**** DATA EXTRACTS ****

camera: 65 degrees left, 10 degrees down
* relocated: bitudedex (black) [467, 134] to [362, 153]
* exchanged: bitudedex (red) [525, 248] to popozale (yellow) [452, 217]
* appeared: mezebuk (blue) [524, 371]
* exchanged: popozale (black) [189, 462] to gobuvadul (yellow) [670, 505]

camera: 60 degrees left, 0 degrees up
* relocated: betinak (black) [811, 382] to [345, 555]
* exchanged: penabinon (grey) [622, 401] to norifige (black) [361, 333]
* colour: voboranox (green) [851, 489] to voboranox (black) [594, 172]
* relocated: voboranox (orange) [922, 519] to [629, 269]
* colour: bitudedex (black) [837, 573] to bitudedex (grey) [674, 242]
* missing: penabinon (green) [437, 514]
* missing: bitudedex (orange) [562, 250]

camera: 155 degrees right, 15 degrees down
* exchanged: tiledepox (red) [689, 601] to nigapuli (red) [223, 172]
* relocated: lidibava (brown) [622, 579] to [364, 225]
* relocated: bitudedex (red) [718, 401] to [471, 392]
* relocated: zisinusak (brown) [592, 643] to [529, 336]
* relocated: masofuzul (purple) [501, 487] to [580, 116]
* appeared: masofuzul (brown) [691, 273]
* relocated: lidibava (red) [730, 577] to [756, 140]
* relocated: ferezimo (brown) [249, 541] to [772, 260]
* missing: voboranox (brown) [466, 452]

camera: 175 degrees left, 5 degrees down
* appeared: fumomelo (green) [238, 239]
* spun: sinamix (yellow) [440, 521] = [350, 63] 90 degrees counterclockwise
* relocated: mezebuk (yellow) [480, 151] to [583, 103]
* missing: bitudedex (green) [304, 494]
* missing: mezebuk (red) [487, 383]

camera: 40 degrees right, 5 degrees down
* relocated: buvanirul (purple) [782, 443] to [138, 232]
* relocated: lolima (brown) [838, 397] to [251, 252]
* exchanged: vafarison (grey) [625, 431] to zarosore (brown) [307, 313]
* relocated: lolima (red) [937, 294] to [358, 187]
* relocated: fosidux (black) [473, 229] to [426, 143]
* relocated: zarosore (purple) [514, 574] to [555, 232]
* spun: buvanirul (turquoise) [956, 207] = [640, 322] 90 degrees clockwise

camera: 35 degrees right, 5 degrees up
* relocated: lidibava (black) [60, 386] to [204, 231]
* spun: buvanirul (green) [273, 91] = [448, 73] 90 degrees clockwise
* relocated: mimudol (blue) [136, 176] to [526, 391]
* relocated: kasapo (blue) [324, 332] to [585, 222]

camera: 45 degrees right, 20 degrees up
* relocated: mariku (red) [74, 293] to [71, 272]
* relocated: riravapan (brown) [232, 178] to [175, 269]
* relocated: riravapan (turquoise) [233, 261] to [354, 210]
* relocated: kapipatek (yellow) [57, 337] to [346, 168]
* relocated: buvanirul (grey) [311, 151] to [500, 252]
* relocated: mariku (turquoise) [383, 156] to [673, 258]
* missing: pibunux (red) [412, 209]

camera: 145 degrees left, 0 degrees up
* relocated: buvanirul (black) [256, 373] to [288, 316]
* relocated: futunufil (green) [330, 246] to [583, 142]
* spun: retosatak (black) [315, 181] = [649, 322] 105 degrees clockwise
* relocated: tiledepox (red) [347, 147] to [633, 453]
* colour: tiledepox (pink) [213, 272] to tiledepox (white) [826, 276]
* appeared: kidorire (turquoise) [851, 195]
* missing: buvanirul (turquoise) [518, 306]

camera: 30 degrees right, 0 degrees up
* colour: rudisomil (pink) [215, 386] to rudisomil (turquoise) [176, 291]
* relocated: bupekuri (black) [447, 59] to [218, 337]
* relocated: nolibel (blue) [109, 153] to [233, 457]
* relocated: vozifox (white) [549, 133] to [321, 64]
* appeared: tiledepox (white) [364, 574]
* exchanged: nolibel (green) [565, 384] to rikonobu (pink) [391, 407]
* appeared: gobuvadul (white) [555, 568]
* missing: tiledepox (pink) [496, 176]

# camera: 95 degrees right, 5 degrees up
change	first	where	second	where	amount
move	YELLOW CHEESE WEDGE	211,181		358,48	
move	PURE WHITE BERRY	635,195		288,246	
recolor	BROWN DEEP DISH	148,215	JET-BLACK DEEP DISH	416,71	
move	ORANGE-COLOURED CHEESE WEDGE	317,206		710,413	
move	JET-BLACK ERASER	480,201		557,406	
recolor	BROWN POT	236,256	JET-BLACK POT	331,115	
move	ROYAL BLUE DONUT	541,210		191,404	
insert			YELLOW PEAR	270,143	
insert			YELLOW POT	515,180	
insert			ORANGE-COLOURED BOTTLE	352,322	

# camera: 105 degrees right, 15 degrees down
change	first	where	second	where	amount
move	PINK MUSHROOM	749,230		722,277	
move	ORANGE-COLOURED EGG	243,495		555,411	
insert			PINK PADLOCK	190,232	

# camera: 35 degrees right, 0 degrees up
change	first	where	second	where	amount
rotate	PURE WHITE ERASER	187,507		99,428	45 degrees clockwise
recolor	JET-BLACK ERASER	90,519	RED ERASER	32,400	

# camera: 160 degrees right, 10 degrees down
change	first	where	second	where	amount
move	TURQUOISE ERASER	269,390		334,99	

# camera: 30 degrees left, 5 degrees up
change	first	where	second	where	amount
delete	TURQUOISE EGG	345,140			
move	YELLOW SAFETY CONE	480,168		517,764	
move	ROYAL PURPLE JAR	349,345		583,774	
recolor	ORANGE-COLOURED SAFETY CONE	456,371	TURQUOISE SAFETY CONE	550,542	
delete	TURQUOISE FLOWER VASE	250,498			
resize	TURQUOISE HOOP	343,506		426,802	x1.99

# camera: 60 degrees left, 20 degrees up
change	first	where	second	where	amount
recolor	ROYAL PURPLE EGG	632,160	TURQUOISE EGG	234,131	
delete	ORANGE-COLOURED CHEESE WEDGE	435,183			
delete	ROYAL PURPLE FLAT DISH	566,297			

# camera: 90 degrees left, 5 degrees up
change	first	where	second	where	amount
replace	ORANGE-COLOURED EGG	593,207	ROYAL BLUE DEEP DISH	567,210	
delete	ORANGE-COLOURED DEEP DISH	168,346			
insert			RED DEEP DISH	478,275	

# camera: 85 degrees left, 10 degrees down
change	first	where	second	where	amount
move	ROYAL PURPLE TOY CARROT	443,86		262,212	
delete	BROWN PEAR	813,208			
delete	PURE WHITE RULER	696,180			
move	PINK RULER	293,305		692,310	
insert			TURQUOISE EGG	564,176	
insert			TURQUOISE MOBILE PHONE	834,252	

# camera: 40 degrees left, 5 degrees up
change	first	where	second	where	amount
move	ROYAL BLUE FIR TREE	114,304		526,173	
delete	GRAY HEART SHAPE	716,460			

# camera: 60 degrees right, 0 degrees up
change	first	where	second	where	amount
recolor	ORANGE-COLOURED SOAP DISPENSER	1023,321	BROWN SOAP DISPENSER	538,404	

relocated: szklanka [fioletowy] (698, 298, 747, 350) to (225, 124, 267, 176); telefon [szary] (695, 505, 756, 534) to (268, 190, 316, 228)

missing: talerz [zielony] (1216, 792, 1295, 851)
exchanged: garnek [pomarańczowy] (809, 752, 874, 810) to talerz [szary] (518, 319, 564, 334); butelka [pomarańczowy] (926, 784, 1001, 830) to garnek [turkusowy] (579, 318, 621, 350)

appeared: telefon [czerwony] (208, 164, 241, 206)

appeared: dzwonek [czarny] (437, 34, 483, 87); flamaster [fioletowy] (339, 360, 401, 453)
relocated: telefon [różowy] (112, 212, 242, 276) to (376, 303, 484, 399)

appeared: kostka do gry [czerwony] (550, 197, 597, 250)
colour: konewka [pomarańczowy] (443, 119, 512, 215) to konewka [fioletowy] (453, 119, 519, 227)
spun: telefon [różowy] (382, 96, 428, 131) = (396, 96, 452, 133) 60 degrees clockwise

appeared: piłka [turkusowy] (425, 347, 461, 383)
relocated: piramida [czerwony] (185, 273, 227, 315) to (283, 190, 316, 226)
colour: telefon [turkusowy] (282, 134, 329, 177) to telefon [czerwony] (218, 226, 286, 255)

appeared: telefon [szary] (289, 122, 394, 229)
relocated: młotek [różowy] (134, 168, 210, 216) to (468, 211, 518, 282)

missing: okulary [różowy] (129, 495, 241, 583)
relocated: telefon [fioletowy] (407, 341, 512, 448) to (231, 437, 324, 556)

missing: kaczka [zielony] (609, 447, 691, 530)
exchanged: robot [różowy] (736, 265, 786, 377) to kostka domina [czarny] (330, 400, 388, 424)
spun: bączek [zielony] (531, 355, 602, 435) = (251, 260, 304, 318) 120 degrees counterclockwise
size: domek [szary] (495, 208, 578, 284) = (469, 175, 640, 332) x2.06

****

◆ **TASK TO CARRY OUT**: Transcribe, exactly and without additions, the lines of the records above, beginning with the line that contains "to [362, 153]" and ending with the line that contains "(blue) [524, 371]", both included.

◆ **ANSWER AREA**:
* relocated: bitudedex (black) [467, 134] to [362, 153]
* exchanged: bitudedex (red) [525, 248] to popozale (yellow) [452, 217]
* appeared: mezebuk (blue) [524, 371]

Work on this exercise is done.